Assignment
Look through the data that follows and copy each line with the string "none".

********

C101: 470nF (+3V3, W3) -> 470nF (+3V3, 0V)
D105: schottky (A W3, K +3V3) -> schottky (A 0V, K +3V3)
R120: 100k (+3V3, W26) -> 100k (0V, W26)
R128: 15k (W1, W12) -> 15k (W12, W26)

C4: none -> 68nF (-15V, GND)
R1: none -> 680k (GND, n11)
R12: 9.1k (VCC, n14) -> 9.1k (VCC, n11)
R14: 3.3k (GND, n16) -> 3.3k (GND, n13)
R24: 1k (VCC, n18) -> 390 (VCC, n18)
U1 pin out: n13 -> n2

********

Answer to this problem
C4: none -> 68nF (-15V, GND)
R1: none -> 680k (GND, n11)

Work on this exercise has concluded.